> **TASK TO CARRY OUT**
Please give again every entry exactly as it appears, setting aside the pictures.
MATERIALS PROVIDED START
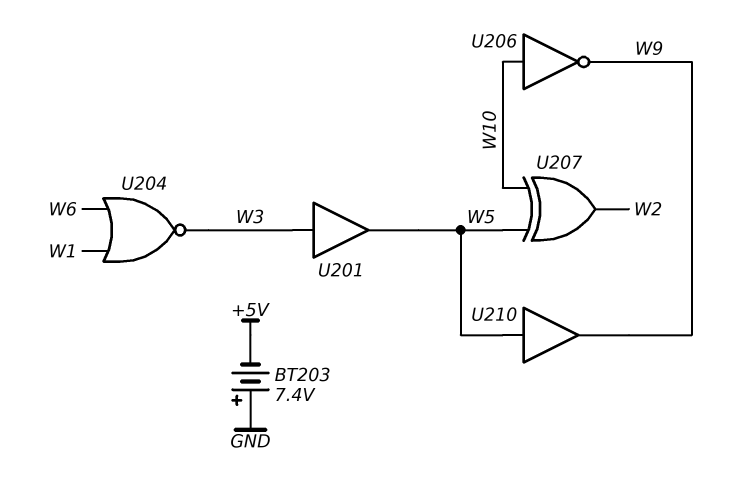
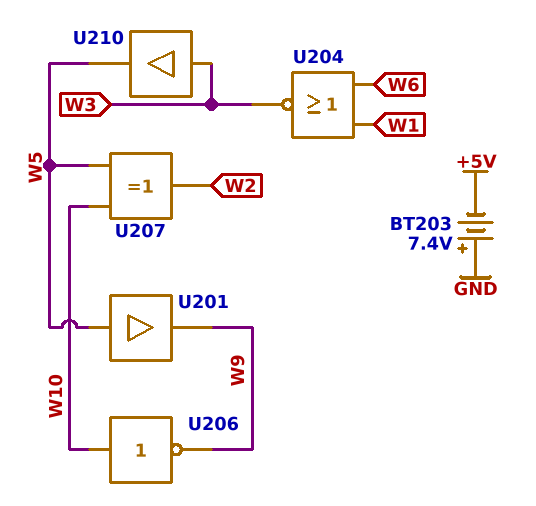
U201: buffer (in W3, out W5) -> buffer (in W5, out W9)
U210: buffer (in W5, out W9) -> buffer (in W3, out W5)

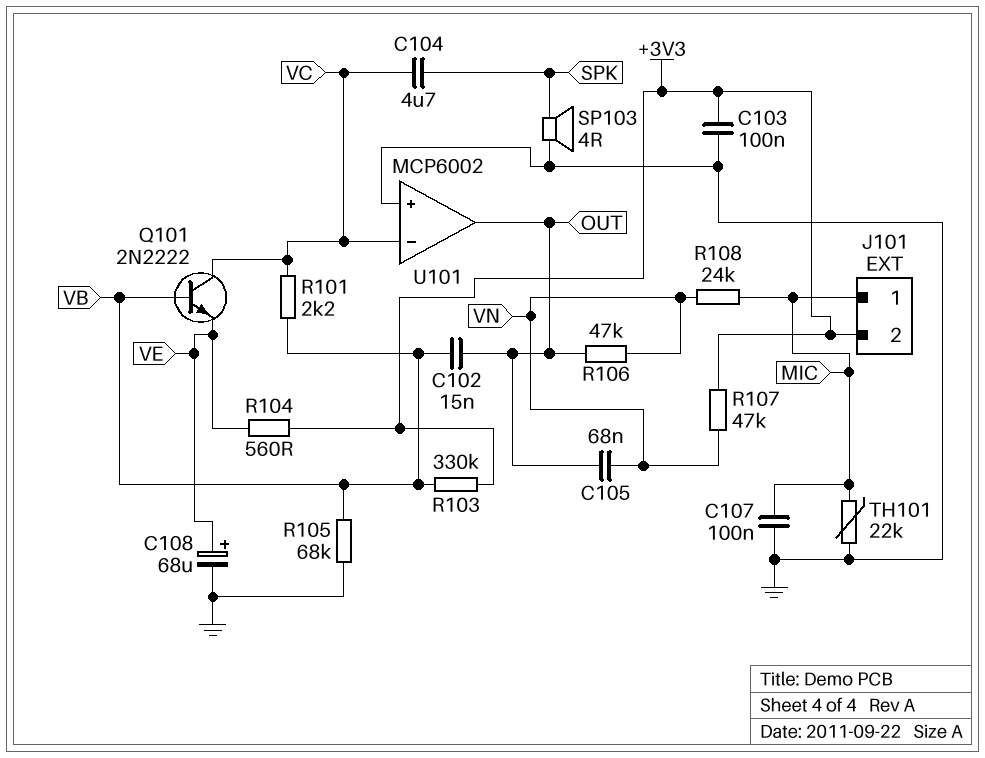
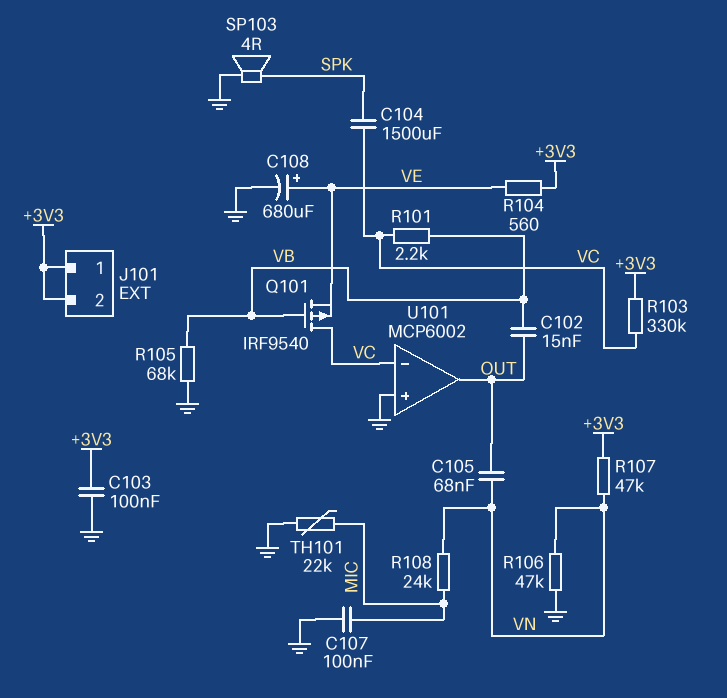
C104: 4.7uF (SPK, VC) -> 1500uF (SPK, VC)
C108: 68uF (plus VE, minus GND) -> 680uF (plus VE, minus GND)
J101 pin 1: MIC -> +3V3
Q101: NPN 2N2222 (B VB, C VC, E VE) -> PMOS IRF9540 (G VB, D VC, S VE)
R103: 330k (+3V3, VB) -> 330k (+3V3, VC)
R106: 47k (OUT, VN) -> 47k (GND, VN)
MATERIALS PROVIDED END
> **OUTPUT OF THE TASK**
U201: buffer (in W3, out W5) -> buffer (in W5, out W9)
U210: buffer (in W5, out W9) -> buffer (in W3, out W5)

C104: 4.7uF (SPK, VC) -> 1500uF (SPK, VC)
C108: 68uF (plus VE, minus GND) -> 680uF (plus VE, minus GND)
J101 pin 1: MIC -> +3V3
Q101: NPN 2N2222 (B VB, C VC, E VE) -> PMOS IRF9540 (G VB, D VC, S VE)
R103: 330k (+3V3, VB) -> 330k (+3V3, VC)
R106: 47k (OUT, VN) -> 47k (GND, VN)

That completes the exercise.